Saved data entries
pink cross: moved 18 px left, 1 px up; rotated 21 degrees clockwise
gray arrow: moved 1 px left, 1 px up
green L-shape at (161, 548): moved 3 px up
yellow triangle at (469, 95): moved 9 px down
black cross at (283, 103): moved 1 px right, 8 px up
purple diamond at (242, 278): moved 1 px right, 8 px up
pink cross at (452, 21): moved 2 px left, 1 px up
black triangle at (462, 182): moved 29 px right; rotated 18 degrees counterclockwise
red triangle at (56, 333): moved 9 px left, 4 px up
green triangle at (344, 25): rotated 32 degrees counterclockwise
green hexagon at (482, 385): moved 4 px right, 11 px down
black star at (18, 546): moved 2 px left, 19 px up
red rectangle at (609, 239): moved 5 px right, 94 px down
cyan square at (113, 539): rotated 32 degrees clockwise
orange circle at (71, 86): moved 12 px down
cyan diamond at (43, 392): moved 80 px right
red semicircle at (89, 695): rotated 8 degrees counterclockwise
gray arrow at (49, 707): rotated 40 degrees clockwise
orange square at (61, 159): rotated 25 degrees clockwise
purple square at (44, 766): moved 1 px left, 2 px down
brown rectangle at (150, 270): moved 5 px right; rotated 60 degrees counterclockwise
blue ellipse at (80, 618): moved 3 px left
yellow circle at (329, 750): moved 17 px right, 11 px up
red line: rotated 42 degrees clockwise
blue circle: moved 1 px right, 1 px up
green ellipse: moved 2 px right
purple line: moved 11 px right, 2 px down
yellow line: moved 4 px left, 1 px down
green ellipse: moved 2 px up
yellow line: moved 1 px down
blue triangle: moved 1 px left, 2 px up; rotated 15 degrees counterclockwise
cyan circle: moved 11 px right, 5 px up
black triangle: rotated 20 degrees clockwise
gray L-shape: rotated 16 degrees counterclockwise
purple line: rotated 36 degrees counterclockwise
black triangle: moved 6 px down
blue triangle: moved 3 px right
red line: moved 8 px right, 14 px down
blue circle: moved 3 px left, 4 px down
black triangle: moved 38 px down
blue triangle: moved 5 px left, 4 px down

- _GIVEN TASK_
Return all of the items above word for word, without any changes.

- _RESULT_
pink cross: moved 18 px left, 1 px up; rotated 21 degrees clockwise
gray arrow: moved 1 px left, 1 px up
green L-shape at (161, 548): moved 3 px up
yellow triangle at (469, 95): moved 9 px down
black cross at (283, 103): moved 1 px right, 8 px up
purple diamond at (242, 278): moved 1 px right, 8 px up
pink cross at (452, 21): moved 2 px left, 1 px up
black triangle at (462, 182): moved 29 px right; rotated 18 degrees counterclockwise
red triangle at (56, 333): moved 9 px left, 4 px up
green triangle at (344, 25): rotated 32 degrees counterclockwise
green hexagon at (482, 385): moved 4 px right, 11 px down
black star at (18, 546): moved 2 px left, 19 px up
red rectangle at (609, 239): moved 5 px right, 94 px down
cyan square at (113, 539): rotated 32 degrees clockwise
orange circle at (71, 86): moved 12 px down
cyan diamond at (43, 392): moved 80 px right
red semicircle at (89, 695): rotated 8 degrees counterclockwise
gray arrow at (49, 707): rotated 40 degrees clockwise
orange square at (61, 159): rotated 25 degrees clockwise
purple square at (44, 766): moved 1 px left, 2 px down
brown rectangle at (150, 270): moved 5 px right; rotated 60 degrees counterclockwise
blue ellipse at (80, 618): moved 3 px left
yellow circle at (329, 750): moved 17 px right, 11 px up
red line: rotated 42 degrees clockwise
blue circle: moved 1 px right, 1 px up
green ellipse: moved 2 px right
purple line: moved 11 px right, 2 px down
yellow line: moved 4 px left, 1 px down
green ellipse: moved 2 px up
yellow line: moved 1 px down
blue triangle: moved 1 px left, 2 px up; rotated 15 degrees counterclockwise
cyan circle: moved 11 px right, 5 px up
black triangle: rotated 20 degrees clockwise
gray L-shape: rotated 16 degrees counterclockwise
purple line: rotated 36 degrees counterclockwise
black triangle: moved 6 px down
blue triangle: moved 3 px right
red line: moved 8 px right, 14 px down
blue circle: moved 3 px left, 4 px down
black triangle: moved 38 px down
blue triangle: moved 5 px left, 4 px down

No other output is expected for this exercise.